TRY IT
What is needed is a word-for-word copy of every record below, minus the pictures.

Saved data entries
━━━━━━━━━━━━━━━━━━━━━━━━━━━━━━

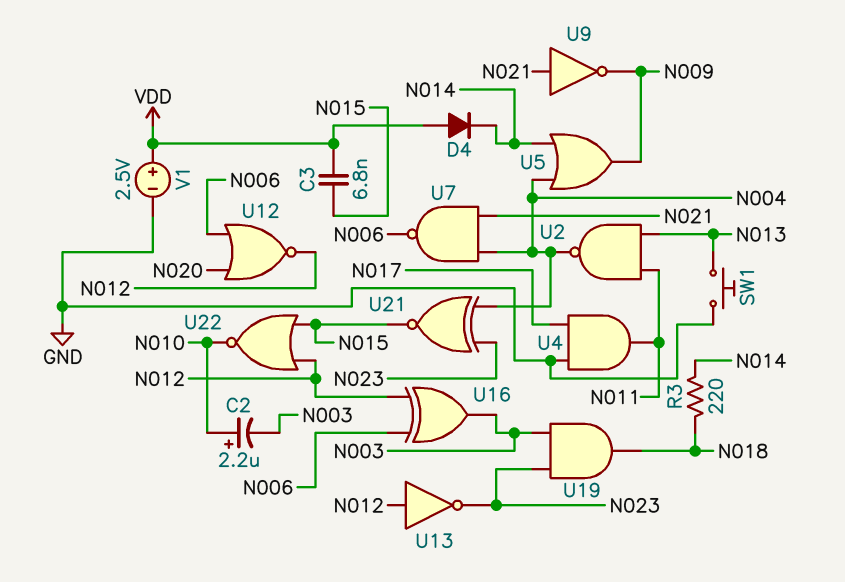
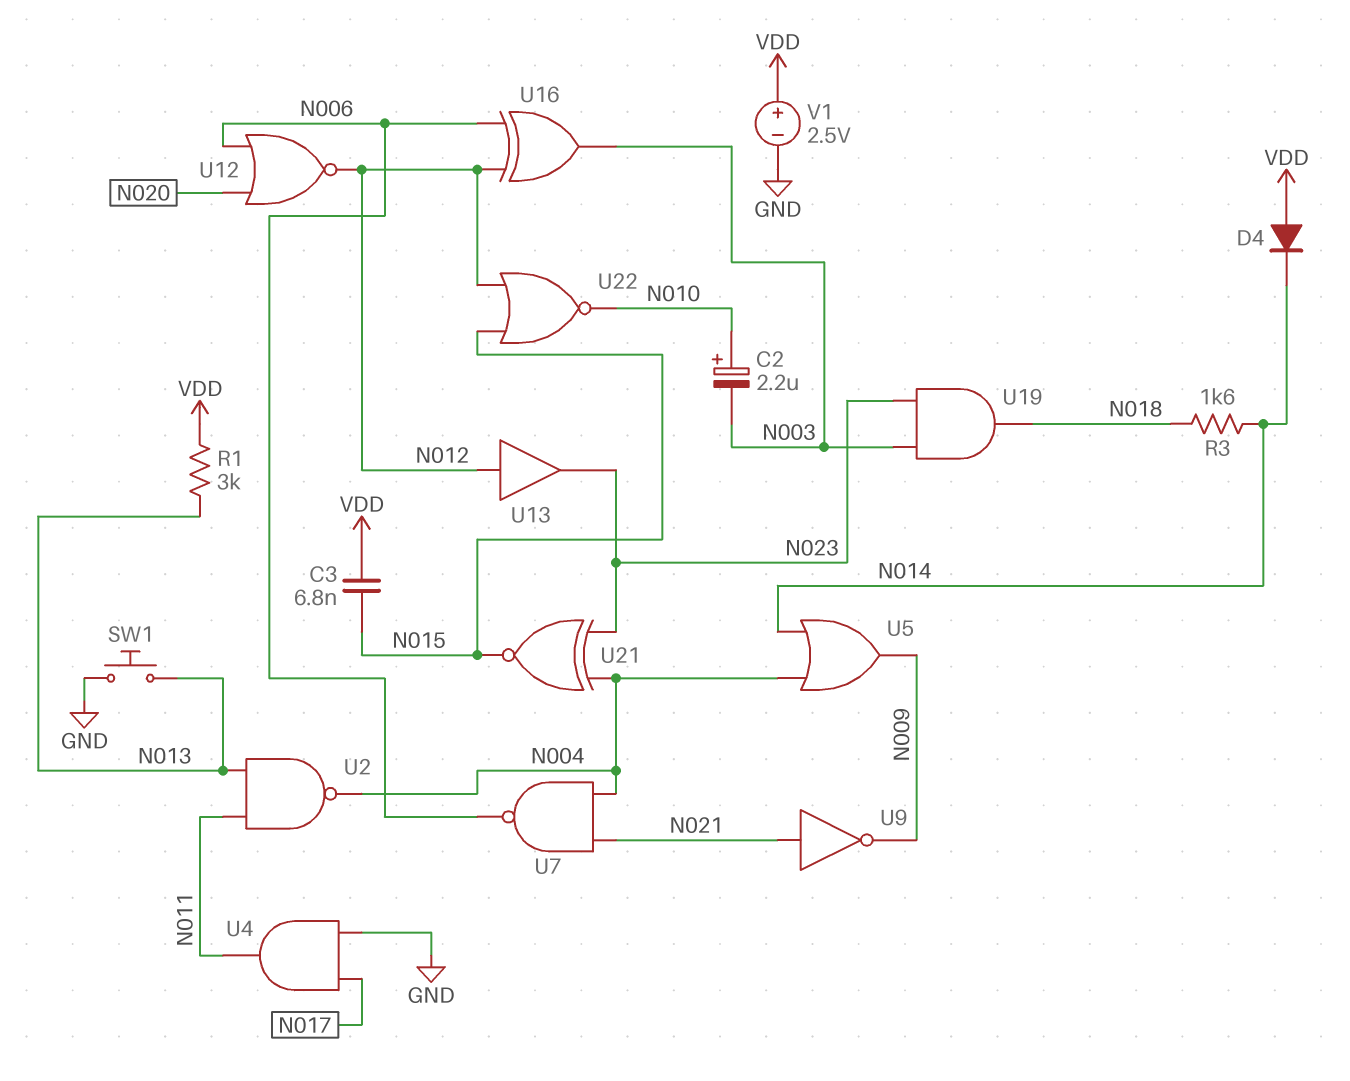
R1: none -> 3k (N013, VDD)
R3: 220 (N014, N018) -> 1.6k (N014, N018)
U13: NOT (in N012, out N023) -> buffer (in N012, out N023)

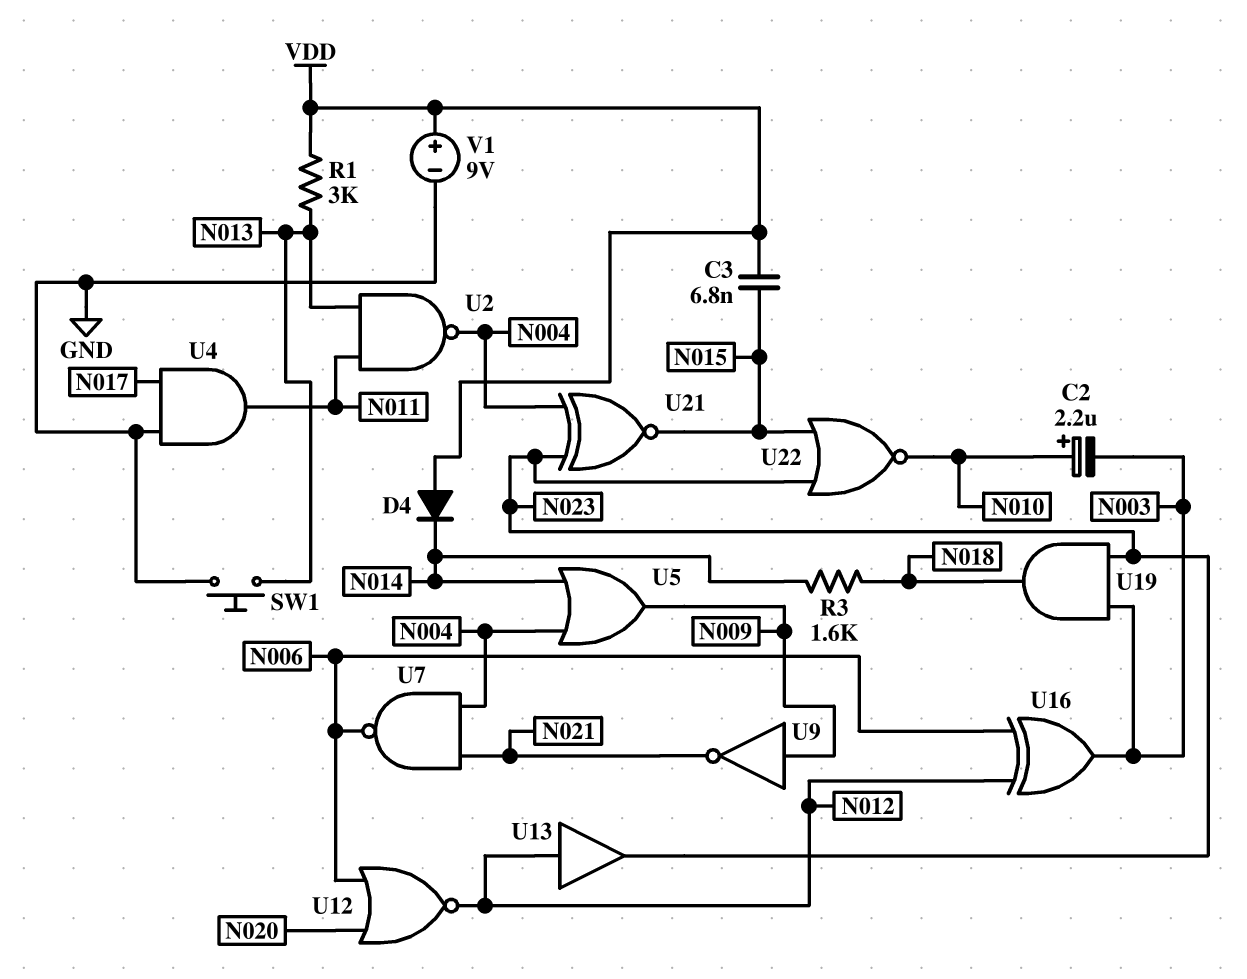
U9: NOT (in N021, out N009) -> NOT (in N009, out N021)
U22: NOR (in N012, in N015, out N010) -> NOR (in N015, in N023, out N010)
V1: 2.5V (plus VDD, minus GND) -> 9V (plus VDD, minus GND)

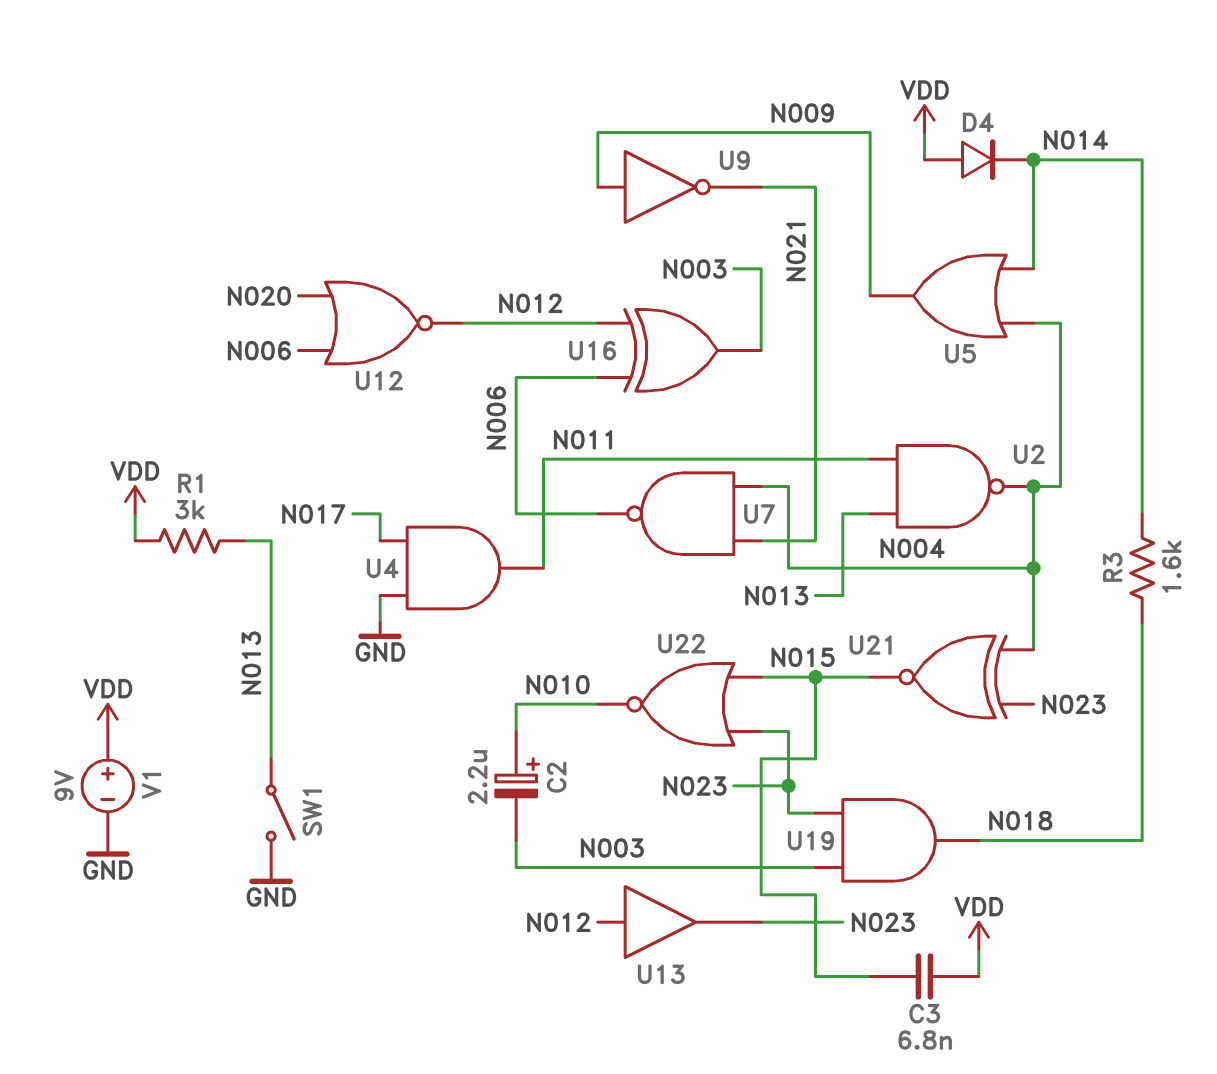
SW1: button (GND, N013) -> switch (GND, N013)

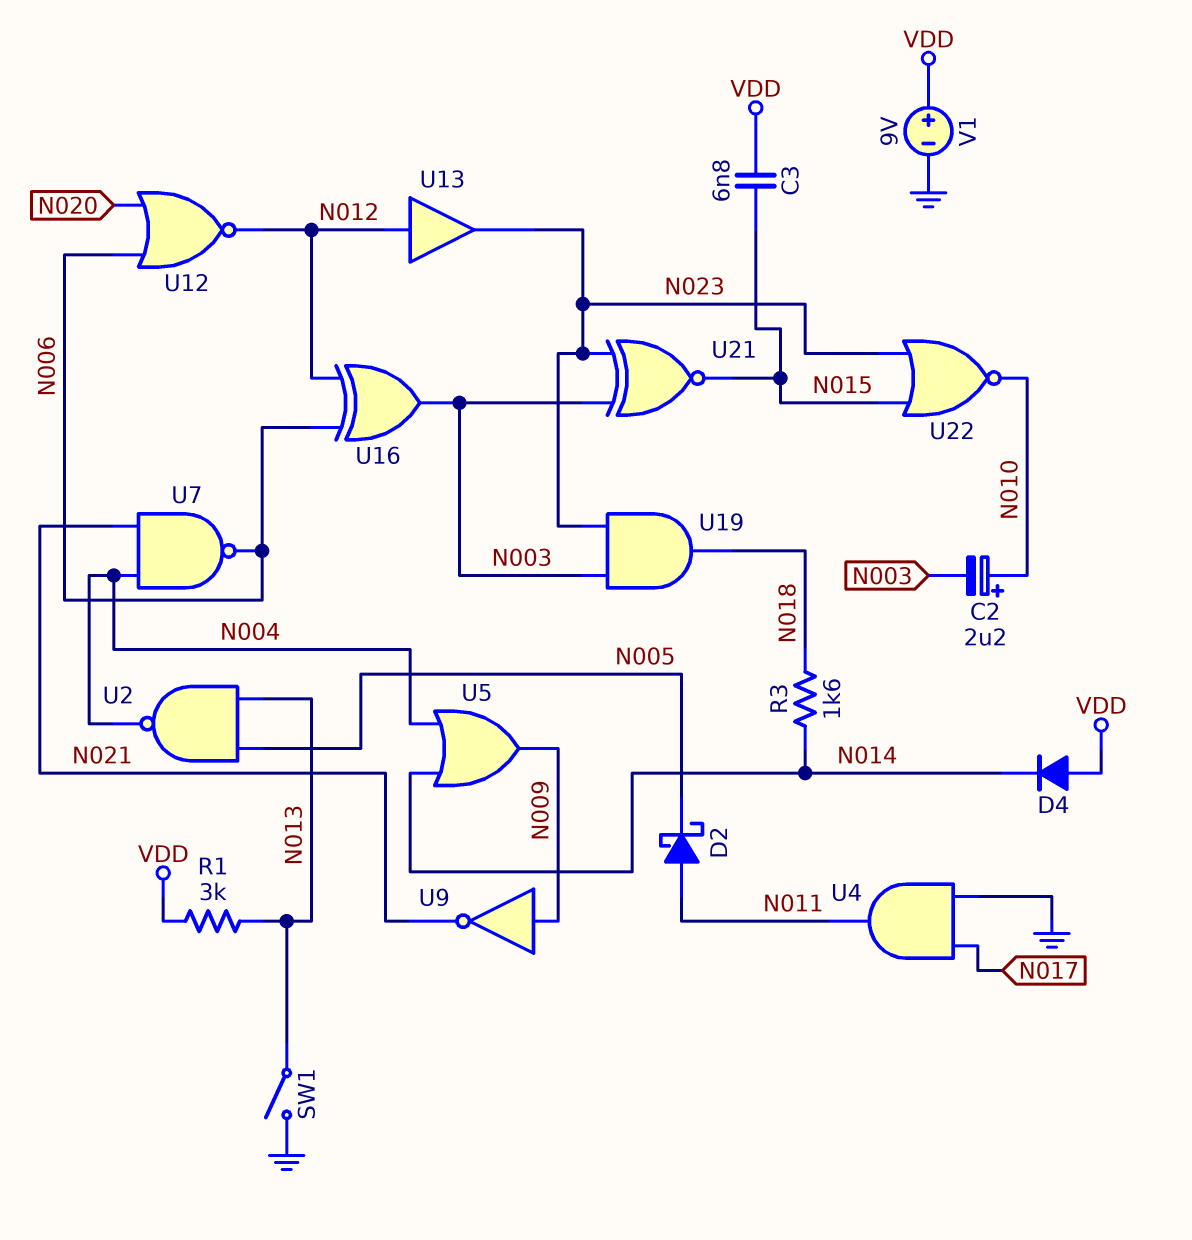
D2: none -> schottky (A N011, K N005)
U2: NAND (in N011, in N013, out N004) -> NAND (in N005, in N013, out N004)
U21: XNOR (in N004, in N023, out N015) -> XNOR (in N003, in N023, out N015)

━━━━━━━━━━━━━━━━━━━━━━━━━━━━━━

THE COMPLETED TASK
R1: none -> 3k (N013, VDD)
R3: 220 (N014, N018) -> 1.6k (N014, N018)
U13: NOT (in N012, out N023) -> buffer (in N012, out N023)

U9: NOT (in N021, out N009) -> NOT (in N009, out N021)
U22: NOR (in N012, in N015, out N010) -> NOR (in N015, in N023, out N010)
V1: 2.5V (plus VDD, minus GND) -> 9V (plus VDD, minus GND)

SW1: button (GND, N013) -> switch (GND, N013)

D2: none -> schottky (A N011, K N005)
U2: NAND (in N011, in N013, out N004) -> NAND (in N005, in N013, out N004)
U21: XNOR (in N004, in N023, out N015) -> XNOR (in N003, in N023, out N015)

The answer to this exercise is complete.